Excerpted records ::
━━━━━━━━

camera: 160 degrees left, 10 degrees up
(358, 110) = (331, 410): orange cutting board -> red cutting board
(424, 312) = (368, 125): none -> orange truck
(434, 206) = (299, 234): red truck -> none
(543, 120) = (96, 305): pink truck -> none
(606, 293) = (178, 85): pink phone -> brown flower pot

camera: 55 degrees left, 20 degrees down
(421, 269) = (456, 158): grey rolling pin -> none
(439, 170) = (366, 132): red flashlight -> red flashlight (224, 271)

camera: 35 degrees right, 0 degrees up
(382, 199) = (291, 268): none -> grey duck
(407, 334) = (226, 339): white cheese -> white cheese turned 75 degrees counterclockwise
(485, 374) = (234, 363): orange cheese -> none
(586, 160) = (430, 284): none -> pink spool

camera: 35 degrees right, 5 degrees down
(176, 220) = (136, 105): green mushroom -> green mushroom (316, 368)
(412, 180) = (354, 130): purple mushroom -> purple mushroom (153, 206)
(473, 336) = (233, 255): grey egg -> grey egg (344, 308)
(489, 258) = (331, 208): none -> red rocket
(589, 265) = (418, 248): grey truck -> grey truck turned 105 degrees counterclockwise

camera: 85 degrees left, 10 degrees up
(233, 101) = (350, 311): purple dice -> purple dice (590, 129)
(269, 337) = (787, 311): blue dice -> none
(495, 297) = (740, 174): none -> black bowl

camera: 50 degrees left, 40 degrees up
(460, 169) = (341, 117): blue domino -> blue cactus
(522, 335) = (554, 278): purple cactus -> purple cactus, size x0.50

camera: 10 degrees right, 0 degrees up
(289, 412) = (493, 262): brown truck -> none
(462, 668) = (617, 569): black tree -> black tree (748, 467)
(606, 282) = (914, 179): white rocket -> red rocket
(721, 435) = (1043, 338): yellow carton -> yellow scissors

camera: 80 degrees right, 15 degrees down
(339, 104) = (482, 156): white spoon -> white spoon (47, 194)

━━━━━━━━

Taking the entries above, write out exactly the lines starting with the line containing "(485, 374) = (234, 363): orange" and going on through the line containing "(495, 297) = (740, 174): none -> black bowl", both included, and nothing else.

(485, 374) = (234, 363): orange cheese -> none
(586, 160) = (430, 284): none -> pink spool

camera: 35 degrees right, 5 degrees down
(176, 220) = (136, 105): green mushroom -> green mushroom (316, 368)
(412, 180) = (354, 130): purple mushroom -> purple mushroom (153, 206)
(473, 336) = (233, 255): grey egg -> grey egg (344, 308)
(489, 258) = (331, 208): none -> red rocket
(589, 265) = (418, 248): grey truck -> grey truck turned 105 degrees counterclockwise

camera: 85 degrees left, 10 degrees up
(233, 101) = (350, 311): purple dice -> purple dice (590, 129)
(269, 337) = (787, 311): blue dice -> none
(495, 297) = (740, 174): none -> black bowl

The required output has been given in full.